Data excerpts:
..............................
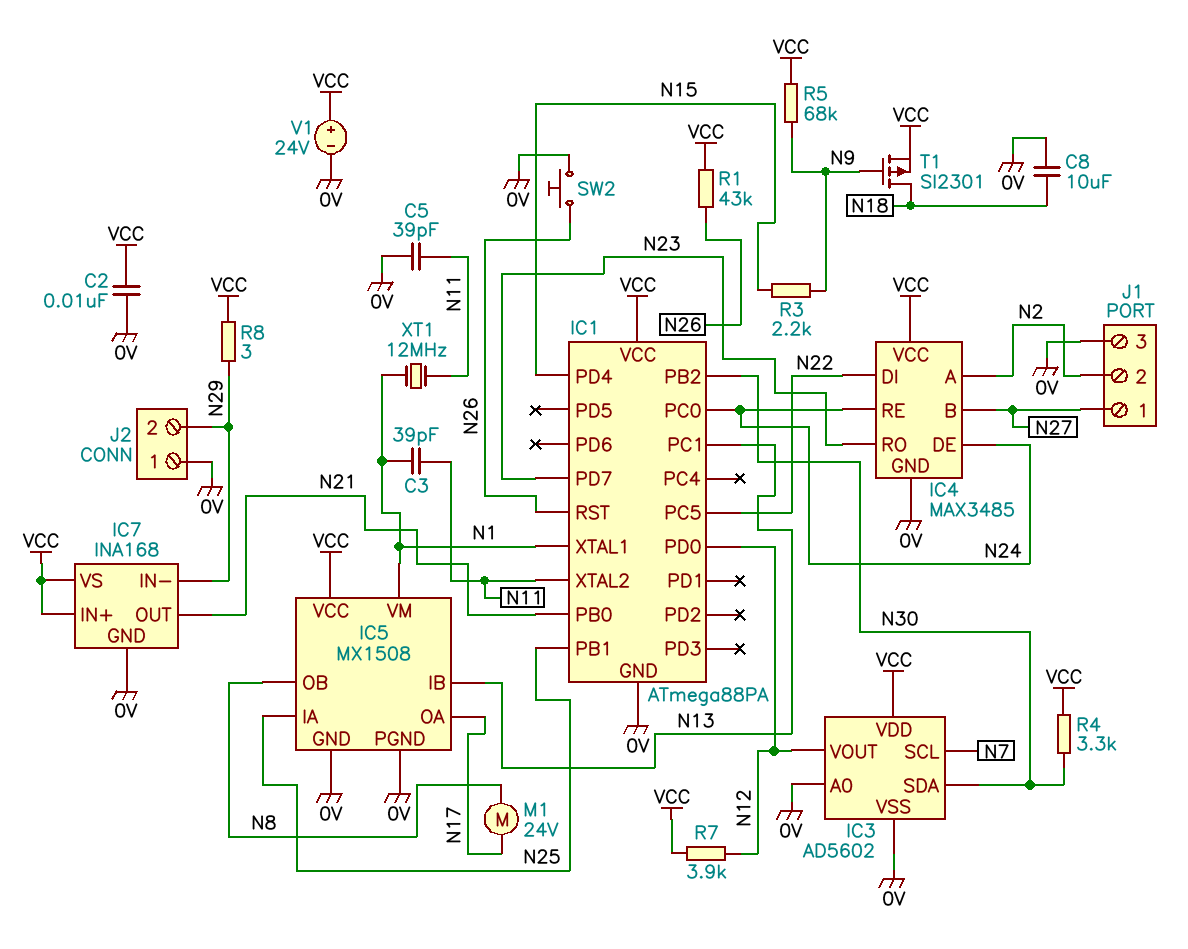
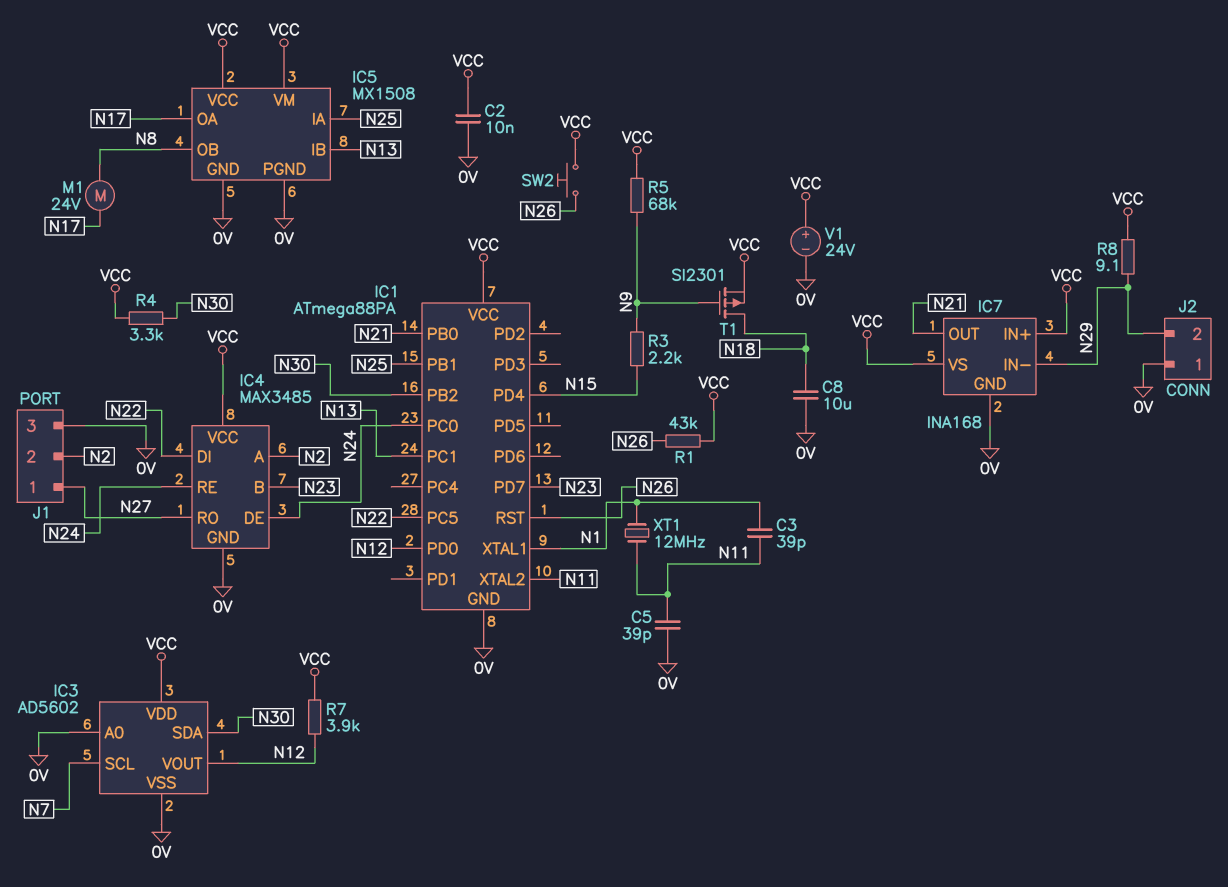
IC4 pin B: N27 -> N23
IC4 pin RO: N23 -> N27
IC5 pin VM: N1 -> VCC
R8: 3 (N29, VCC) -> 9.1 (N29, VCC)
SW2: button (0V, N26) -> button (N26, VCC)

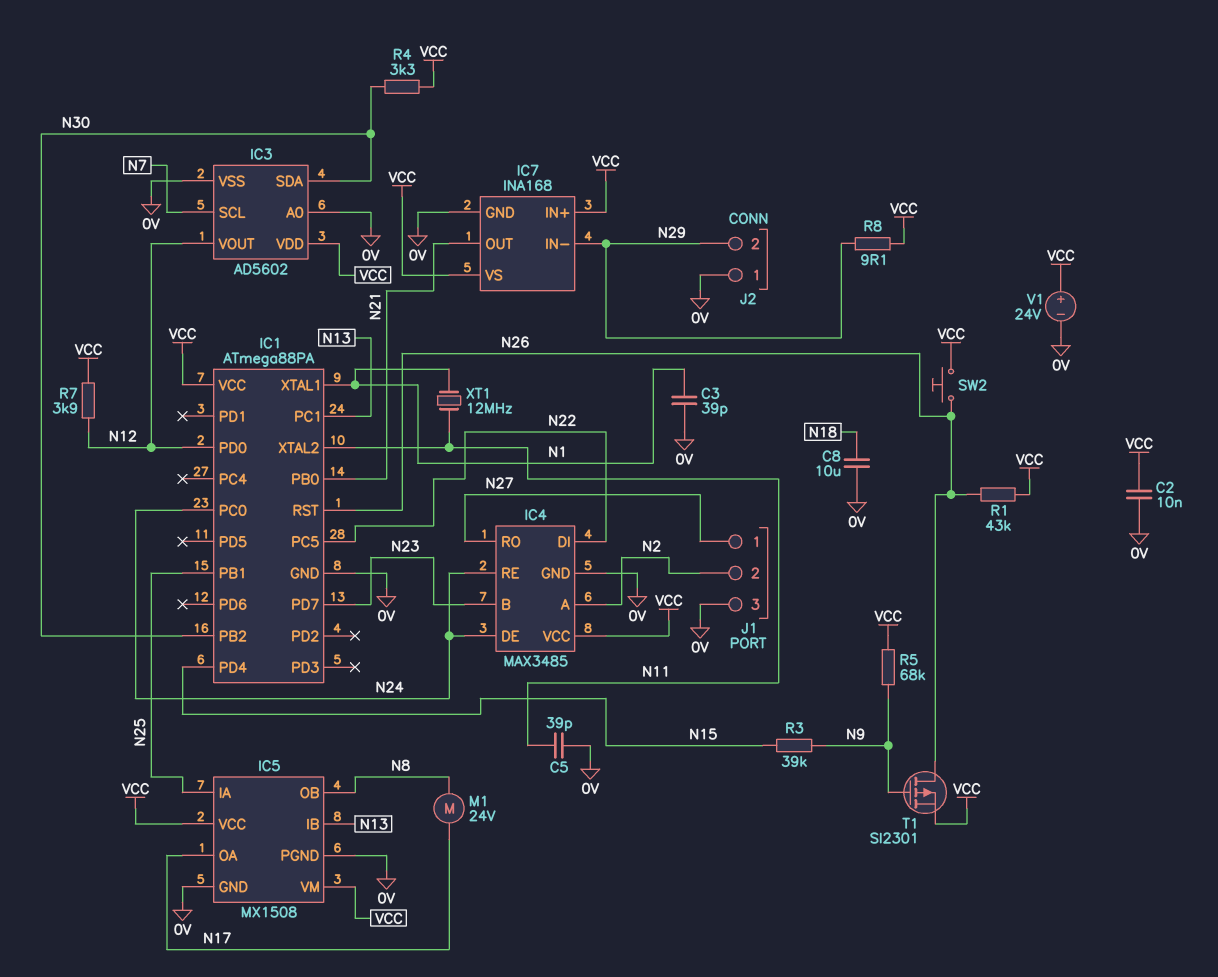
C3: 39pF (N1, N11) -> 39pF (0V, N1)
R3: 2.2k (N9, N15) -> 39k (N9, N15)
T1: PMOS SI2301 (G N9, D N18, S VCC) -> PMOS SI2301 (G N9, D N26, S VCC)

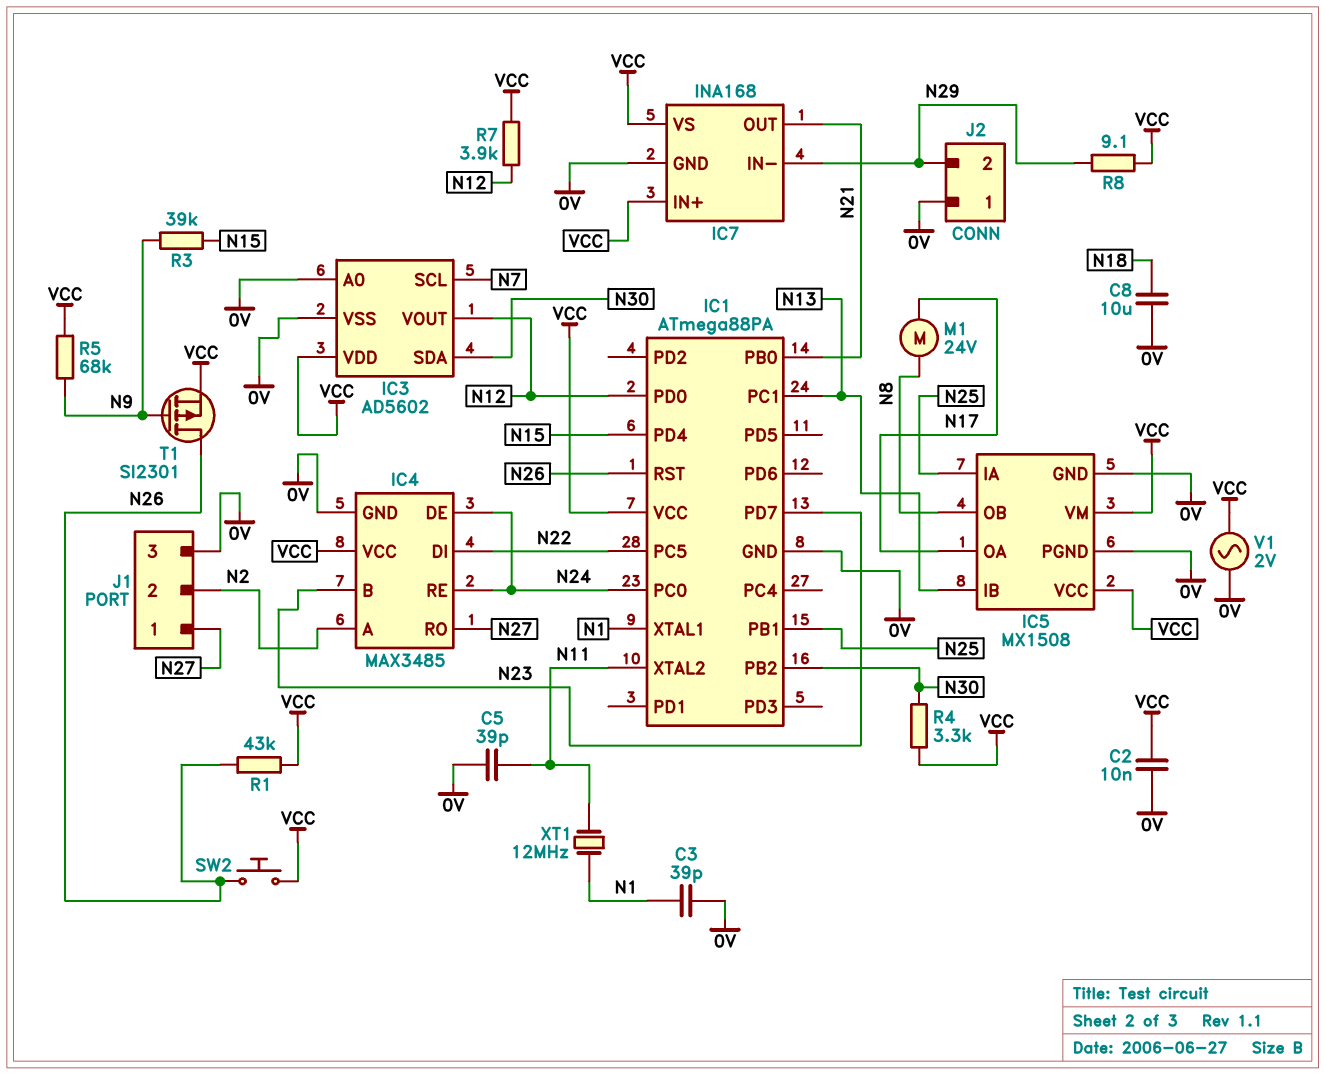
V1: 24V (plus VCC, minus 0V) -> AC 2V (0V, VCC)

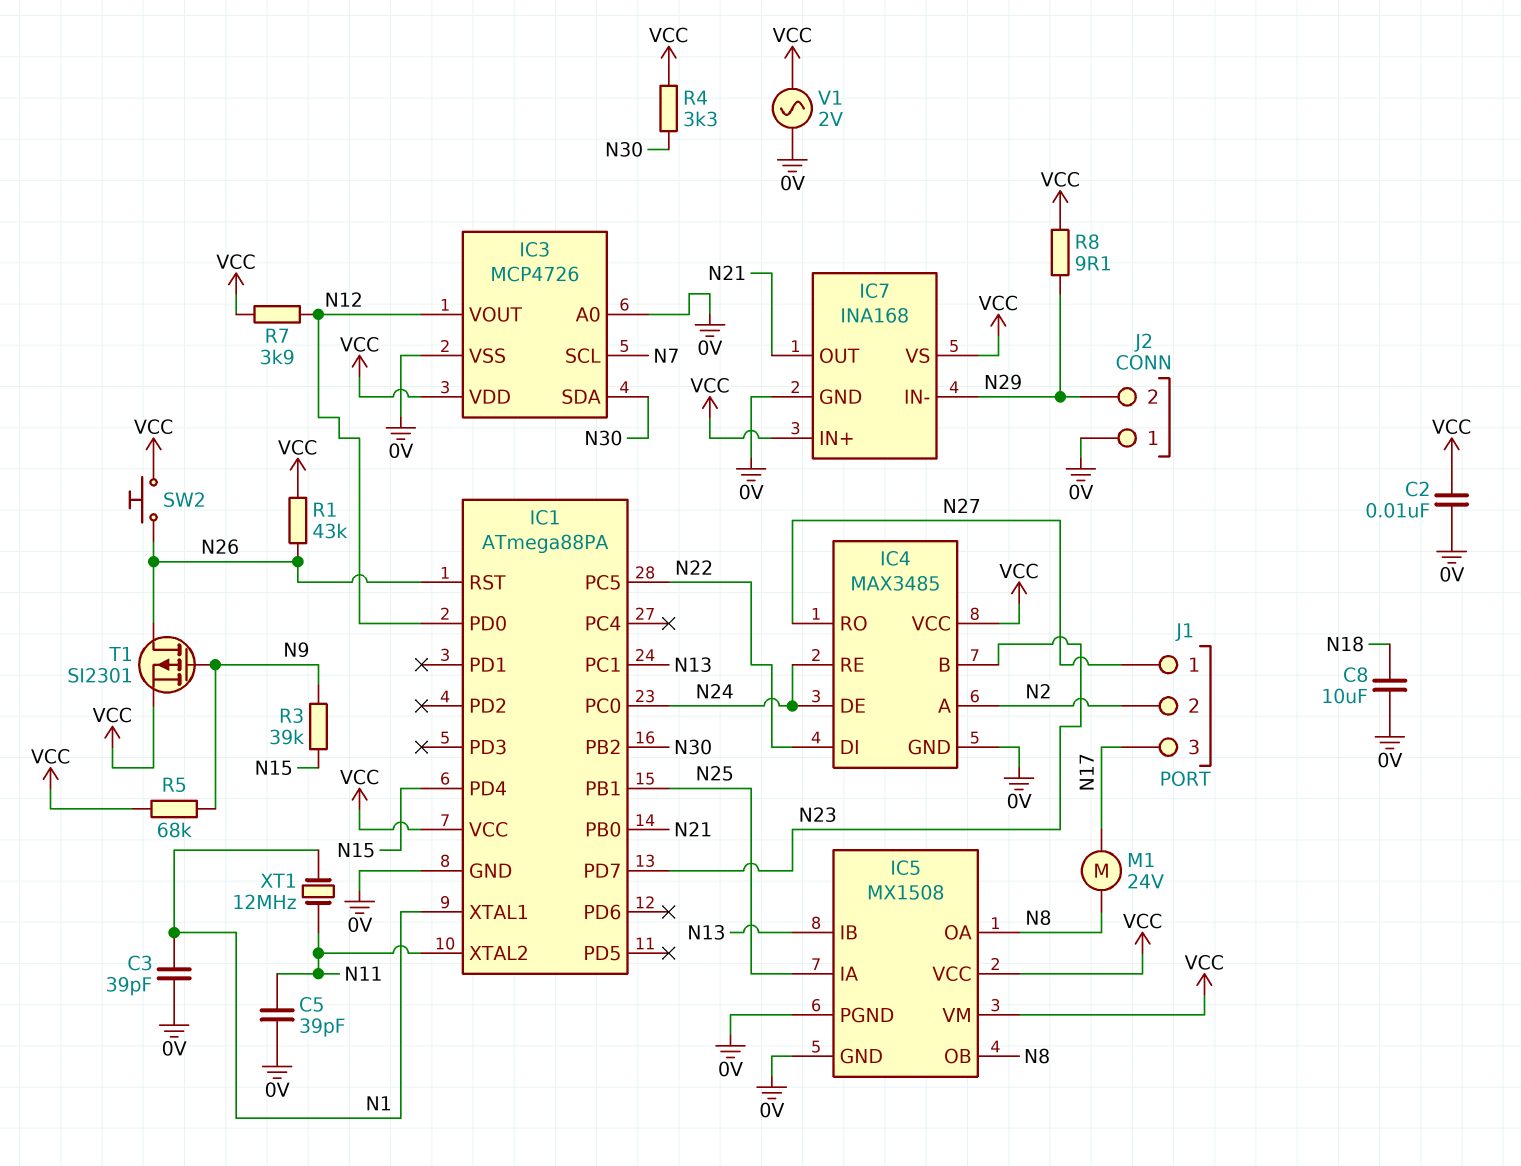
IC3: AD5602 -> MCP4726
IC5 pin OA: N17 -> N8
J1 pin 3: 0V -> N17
..............................
§ WHAT YOU ARE ASKED TO DO
Please copy the records above word for word, omitting every picture.

§ ANSWER FOR THE TASK
IC4 pin B: N27 -> N23
IC4 pin RO: N23 -> N27
IC5 pin VM: N1 -> VCC
R8: 3 (N29, VCC) -> 9.1 (N29, VCC)
SW2: button (0V, N26) -> button (N26, VCC)

C3: 39pF (N1, N11) -> 39pF (0V, N1)
R3: 2.2k (N9, N15) -> 39k (N9, N15)
T1: PMOS SI2301 (G N9, D N18, S VCC) -> PMOS SI2301 (G N9, D N26, S VCC)

V1: 24V (plus VCC, minus 0V) -> AC 2V (0V, VCC)

IC3: AD5602 -> MCP4726
IC5 pin OA: N17 -> N8
J1 pin 3: 0V -> N17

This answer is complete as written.